BEGIN Supplied data

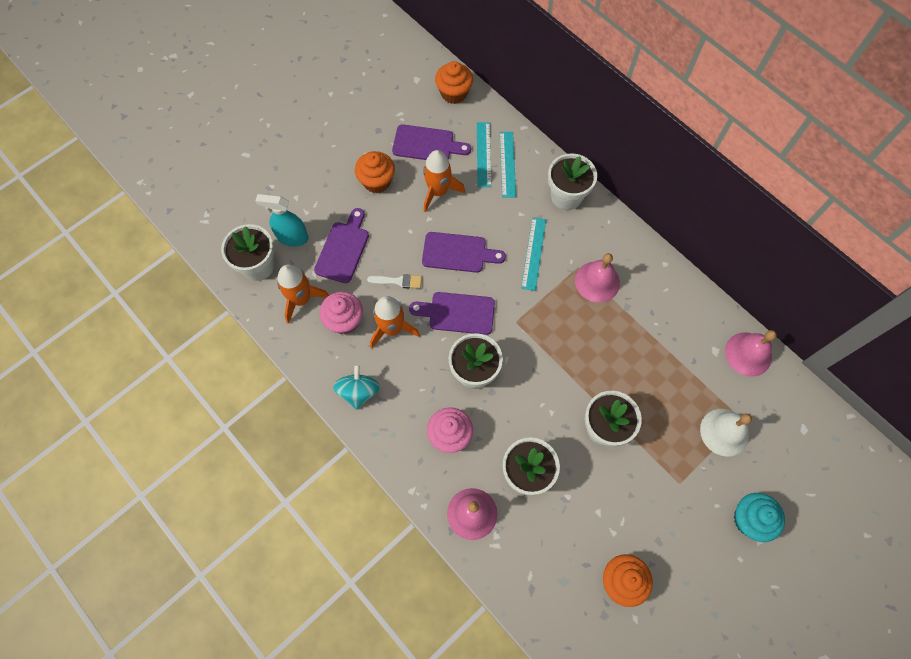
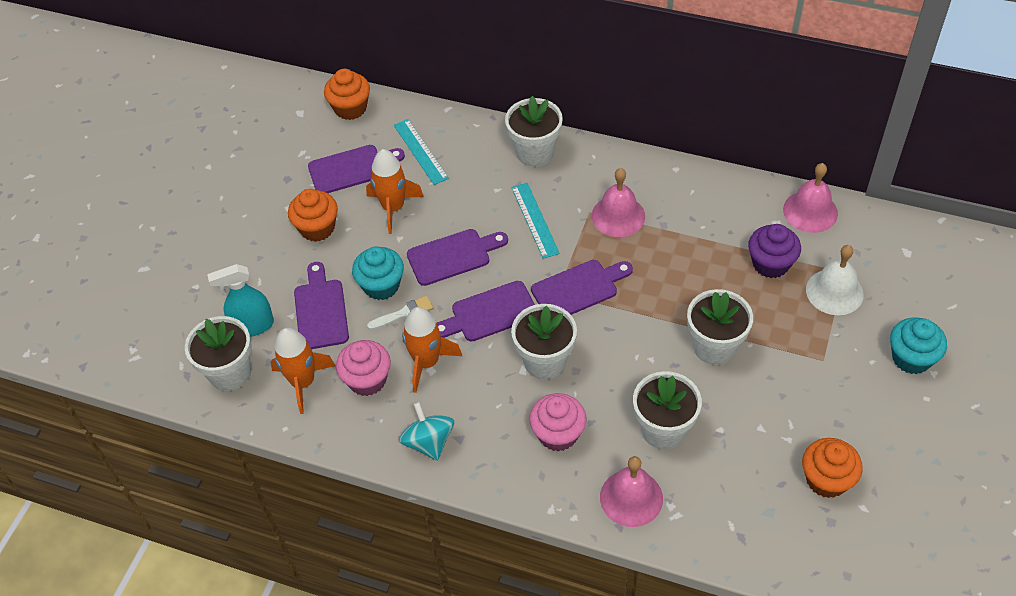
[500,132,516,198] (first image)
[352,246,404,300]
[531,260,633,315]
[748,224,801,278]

END Supplied data

▸ The problem
What you return should be all of the material above, exactly, and none of its pictures.

▸ Output of the exercise
[500,132,516,198] (first image)
[352,246,404,300]
[531,260,633,315]
[748,224,801,278]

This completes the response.